__DATA FOR ANALYSIS__
====

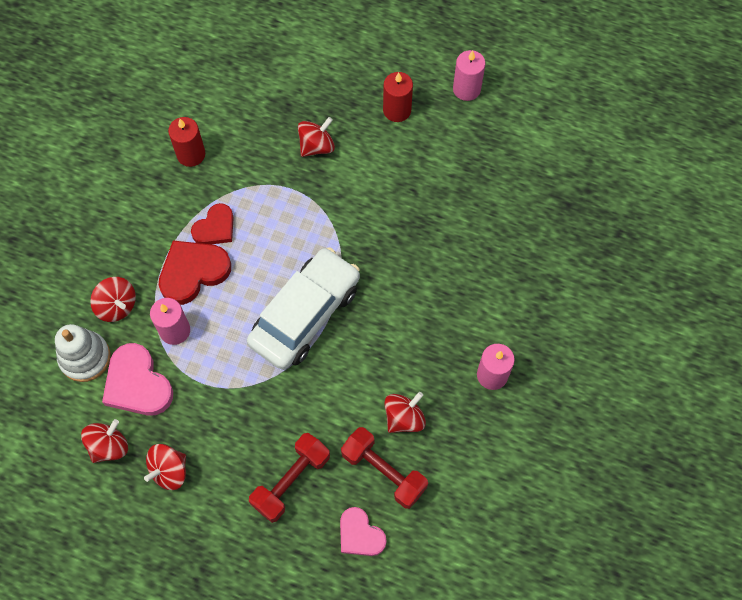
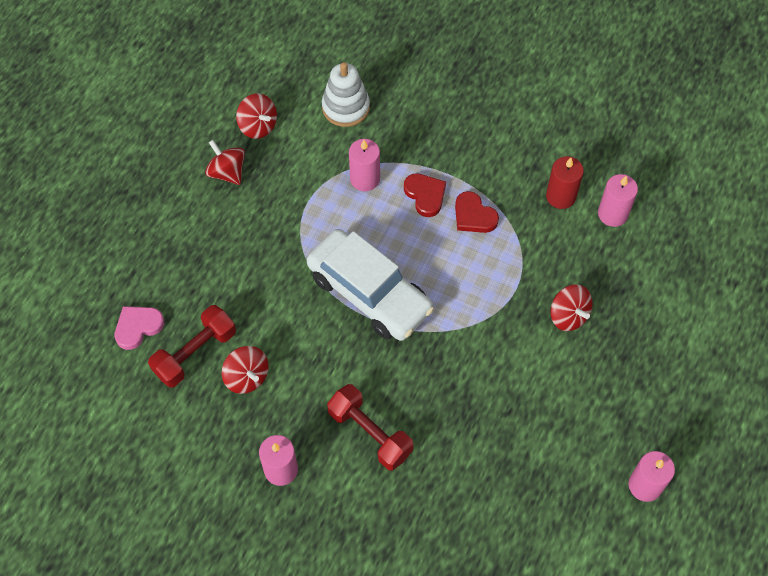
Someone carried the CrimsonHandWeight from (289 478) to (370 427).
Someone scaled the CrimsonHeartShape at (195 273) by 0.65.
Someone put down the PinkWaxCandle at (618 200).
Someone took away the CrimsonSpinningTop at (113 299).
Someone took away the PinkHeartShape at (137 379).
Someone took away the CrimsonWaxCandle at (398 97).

====

__TASK ITEM__
Print every record exactly without the images.

__RESULT OF THIS TASK__
Someone carried the CrimsonHandWeight from (289 478) to (370 427).
Someone scaled the CrimsonHeartShape at (195 273) by 0.65.
Someone put down the PinkWaxCandle at (618 200).
Someone took away the CrimsonSpinningTop at (113 299).
Someone took away the PinkHeartShape at (137 379).
Someone took away the CrimsonWaxCandle at (398 97).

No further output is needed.